Your task:
Exact duplicates of the lines from the top of the data through the line containing "C11: 33nF (DGND, W13) -> 330nF (DGND, W13)" are needed, with every picture left out.

Study material:
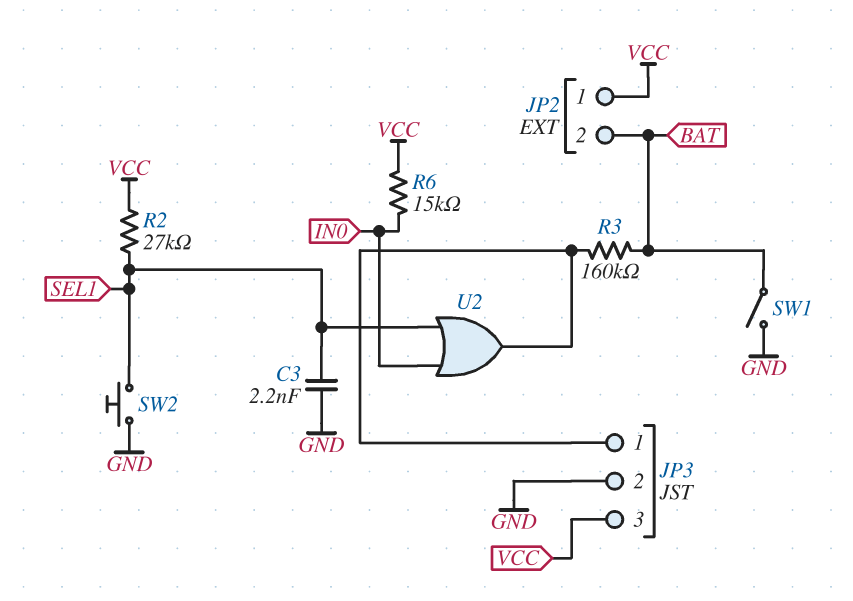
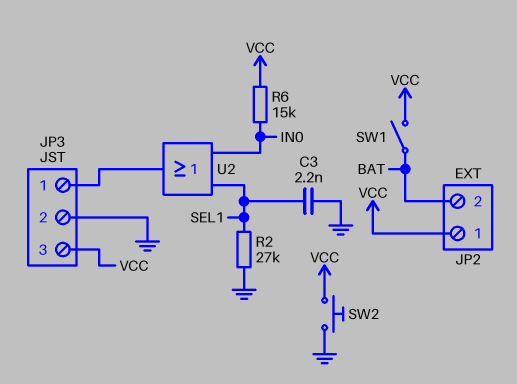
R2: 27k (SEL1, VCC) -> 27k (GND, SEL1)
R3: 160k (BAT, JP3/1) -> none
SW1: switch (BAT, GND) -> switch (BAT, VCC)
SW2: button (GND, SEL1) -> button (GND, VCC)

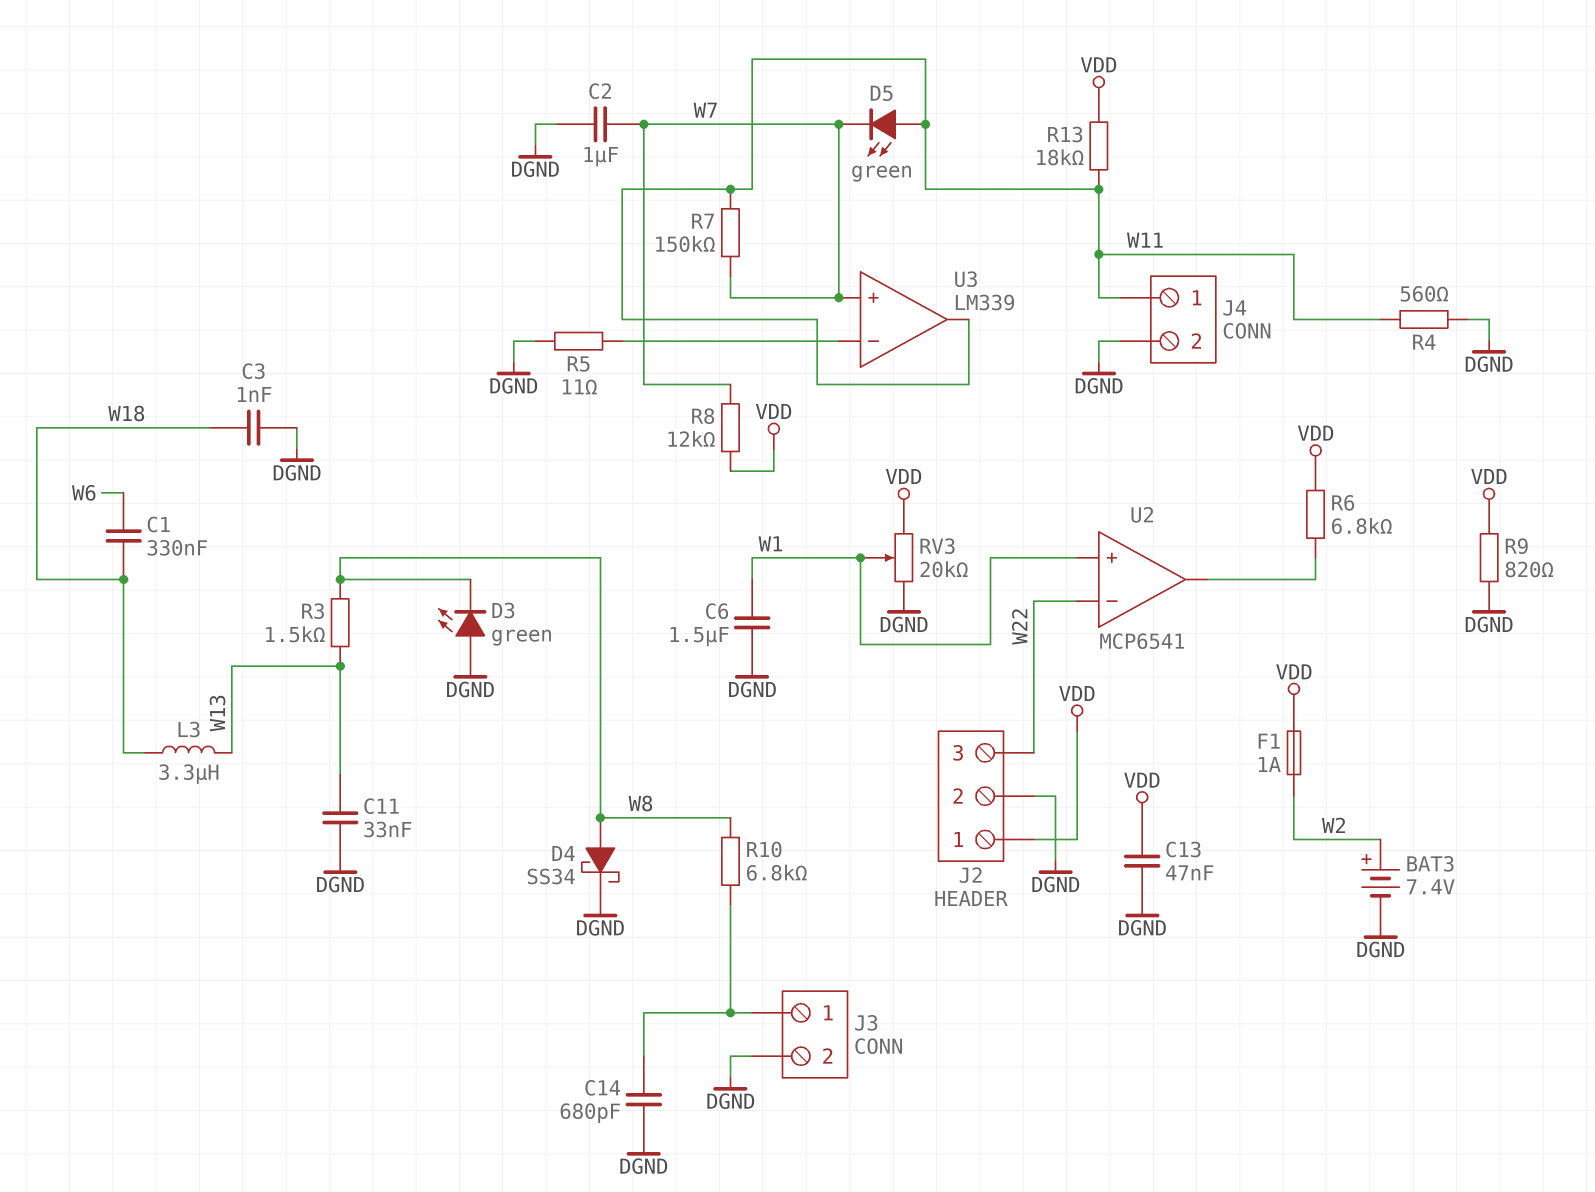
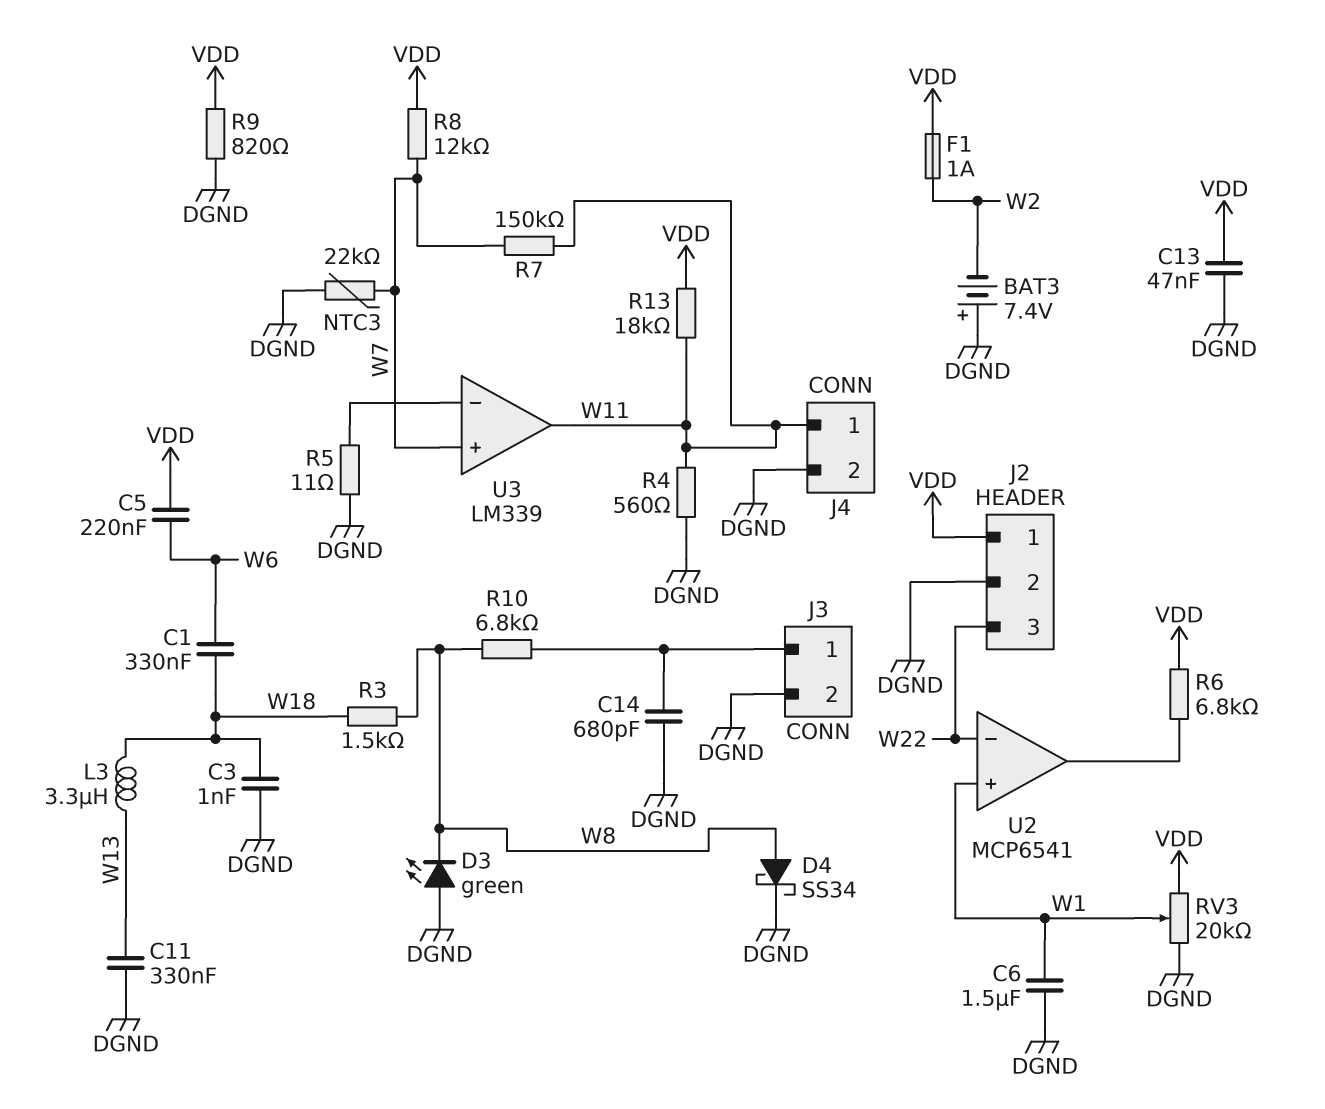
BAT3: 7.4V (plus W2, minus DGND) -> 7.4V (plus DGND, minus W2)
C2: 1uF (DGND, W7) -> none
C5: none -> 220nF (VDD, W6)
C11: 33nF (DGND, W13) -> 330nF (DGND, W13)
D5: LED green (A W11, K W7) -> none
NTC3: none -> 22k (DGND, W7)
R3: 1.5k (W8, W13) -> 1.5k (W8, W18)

Task solution:
R2: 27k (SEL1, VCC) -> 27k (GND, SEL1)
R3: 160k (BAT, JP3/1) -> none
SW1: switch (BAT, GND) -> switch (BAT, VCC)
SW2: button (GND, SEL1) -> button (GND, VCC)

BAT3: 7.4V (plus W2, minus DGND) -> 7.4V (plus DGND, minus W2)
C2: 1uF (DGND, W7) -> none
C5: none -> 220nF (VDD, W6)
C11: 33nF (DGND, W13) -> 330nF (DGND, W13)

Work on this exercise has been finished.